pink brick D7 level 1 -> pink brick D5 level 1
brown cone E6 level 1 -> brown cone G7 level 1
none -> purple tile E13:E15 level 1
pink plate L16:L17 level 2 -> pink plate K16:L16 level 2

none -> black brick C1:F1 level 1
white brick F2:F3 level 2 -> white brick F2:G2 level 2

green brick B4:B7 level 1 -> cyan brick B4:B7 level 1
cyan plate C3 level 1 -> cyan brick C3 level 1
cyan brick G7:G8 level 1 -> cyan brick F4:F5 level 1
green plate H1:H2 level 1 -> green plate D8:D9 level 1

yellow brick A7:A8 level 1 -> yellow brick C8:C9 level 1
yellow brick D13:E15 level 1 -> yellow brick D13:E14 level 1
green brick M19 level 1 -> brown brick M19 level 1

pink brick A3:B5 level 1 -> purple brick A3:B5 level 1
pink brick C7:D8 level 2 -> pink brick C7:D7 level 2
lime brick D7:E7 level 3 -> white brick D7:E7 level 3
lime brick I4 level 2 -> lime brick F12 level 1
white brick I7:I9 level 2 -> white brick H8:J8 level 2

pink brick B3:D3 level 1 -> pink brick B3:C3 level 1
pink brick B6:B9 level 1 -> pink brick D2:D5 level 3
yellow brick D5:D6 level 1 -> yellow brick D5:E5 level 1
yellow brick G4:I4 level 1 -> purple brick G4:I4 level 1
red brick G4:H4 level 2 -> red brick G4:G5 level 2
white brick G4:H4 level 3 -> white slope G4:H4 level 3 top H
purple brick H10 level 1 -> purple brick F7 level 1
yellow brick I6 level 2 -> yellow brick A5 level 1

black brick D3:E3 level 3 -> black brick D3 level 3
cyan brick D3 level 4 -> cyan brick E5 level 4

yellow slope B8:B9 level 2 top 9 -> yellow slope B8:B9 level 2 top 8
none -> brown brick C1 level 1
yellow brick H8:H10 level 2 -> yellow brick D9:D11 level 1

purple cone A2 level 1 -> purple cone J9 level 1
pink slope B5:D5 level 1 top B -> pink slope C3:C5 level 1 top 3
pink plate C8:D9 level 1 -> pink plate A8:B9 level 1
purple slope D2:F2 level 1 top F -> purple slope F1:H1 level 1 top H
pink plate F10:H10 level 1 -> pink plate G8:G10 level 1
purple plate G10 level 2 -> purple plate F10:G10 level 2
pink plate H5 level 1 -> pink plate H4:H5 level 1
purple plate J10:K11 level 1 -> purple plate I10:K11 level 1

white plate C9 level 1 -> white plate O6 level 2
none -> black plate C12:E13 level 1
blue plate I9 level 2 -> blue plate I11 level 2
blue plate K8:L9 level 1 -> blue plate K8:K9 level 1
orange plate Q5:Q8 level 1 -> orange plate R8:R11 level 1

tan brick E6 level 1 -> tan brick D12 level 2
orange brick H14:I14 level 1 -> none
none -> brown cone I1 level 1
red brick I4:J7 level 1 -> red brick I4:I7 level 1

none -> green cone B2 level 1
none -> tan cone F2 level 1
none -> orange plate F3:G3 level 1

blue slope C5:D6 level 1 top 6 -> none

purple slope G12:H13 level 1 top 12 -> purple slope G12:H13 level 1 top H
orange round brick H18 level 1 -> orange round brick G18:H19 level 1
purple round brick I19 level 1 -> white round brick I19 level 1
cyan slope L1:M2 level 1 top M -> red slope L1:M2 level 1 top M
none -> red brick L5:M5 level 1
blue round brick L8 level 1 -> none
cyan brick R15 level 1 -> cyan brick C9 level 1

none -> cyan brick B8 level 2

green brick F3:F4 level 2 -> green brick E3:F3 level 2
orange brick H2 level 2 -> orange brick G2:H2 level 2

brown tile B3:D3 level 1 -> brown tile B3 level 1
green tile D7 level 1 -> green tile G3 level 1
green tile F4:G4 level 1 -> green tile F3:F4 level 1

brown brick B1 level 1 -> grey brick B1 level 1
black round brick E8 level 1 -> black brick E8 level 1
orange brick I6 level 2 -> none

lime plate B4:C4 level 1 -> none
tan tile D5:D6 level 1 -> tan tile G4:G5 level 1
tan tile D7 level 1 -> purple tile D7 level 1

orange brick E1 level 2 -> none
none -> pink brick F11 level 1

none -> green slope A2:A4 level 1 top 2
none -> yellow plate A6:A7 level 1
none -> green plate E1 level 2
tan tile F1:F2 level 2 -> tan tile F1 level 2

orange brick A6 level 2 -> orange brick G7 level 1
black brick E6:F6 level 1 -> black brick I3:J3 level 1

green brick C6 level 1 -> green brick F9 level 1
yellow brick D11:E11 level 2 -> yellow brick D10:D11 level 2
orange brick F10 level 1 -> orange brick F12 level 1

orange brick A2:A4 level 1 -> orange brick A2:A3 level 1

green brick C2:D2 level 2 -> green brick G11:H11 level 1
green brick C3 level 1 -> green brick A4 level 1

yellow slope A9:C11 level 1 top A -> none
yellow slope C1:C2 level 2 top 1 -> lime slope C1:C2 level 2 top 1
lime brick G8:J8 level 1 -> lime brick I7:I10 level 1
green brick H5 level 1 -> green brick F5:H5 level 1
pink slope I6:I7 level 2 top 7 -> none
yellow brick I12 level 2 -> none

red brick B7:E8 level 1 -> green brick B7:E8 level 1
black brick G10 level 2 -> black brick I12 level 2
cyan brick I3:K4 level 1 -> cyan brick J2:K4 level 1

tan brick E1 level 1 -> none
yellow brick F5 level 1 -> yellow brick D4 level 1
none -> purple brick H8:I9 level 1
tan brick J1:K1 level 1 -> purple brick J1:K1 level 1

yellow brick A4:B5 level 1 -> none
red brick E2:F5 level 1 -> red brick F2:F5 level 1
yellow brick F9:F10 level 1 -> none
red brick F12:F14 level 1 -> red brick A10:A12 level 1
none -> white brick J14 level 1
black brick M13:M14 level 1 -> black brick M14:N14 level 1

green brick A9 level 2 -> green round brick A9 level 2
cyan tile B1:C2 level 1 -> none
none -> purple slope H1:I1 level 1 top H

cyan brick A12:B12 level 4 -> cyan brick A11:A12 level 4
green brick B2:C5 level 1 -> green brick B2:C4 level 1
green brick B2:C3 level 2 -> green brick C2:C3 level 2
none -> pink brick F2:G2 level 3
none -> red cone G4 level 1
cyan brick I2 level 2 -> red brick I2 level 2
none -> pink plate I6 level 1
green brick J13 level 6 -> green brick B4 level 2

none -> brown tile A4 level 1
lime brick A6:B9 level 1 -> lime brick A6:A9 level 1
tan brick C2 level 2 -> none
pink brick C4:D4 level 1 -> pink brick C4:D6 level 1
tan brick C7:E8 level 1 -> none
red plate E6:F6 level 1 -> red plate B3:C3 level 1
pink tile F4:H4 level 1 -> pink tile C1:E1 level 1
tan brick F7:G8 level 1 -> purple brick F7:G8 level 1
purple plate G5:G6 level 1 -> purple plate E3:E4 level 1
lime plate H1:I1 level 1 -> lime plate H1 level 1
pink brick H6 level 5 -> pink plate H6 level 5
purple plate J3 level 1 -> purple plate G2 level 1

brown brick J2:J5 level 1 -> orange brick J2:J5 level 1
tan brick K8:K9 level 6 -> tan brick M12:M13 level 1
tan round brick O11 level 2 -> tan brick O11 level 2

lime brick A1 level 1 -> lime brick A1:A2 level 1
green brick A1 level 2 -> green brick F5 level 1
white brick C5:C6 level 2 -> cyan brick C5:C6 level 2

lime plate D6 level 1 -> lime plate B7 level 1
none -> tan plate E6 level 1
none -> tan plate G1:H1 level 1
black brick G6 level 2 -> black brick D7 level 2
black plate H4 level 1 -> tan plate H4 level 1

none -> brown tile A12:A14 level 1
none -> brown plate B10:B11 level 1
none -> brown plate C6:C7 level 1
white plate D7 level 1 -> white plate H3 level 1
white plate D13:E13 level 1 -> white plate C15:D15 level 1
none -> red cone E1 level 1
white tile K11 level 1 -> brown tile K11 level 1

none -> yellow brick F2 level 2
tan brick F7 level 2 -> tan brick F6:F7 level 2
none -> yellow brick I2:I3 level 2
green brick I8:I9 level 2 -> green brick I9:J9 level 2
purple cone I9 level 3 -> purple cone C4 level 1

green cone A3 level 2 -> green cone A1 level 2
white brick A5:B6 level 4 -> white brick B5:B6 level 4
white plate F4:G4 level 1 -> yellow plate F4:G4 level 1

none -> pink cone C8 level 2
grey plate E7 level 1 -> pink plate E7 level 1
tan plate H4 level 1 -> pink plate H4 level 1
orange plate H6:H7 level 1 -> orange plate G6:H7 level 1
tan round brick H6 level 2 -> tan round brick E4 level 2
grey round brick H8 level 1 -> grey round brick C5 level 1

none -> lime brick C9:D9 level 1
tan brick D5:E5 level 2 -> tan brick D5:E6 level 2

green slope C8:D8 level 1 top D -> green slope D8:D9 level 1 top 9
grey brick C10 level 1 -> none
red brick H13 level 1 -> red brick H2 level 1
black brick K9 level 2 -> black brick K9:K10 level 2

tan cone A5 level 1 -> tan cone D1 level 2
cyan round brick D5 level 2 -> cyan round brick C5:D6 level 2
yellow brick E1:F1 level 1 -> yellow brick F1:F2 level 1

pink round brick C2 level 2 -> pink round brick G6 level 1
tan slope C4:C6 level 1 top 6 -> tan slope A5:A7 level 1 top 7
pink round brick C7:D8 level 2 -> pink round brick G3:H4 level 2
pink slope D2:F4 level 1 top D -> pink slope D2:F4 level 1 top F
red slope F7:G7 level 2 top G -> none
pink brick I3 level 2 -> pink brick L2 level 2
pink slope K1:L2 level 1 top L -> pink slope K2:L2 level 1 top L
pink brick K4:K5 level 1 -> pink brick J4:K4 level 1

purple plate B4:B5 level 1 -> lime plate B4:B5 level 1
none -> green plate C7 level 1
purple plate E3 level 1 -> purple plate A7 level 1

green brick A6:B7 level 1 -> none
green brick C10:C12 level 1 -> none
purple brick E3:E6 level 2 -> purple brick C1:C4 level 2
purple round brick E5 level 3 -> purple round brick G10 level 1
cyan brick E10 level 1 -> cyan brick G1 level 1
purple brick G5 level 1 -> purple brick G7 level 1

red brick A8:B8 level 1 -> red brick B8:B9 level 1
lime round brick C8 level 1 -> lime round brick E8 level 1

REQUIRED ACTION: Copy out each line from the preceding entries that mentions the word "cone".

ANSWER TO THE PROBLEM:
brown cone E6 level 1 -> brown cone G7 level 1
purple cone A2 level 1 -> purple cone J9 level 1
none -> brown cone I1 level 1
none -> green cone B2 level 1
none -> tan cone F2 level 1
none -> red cone G4 level 1
none -> red cone E1 level 1
purple cone I9 level 3 -> purple cone C4 level 1
green cone A3 level 2 -> green cone A1 level 2
none -> pink cone C8 level 2
tan cone A5 level 1 -> tan cone D1 level 2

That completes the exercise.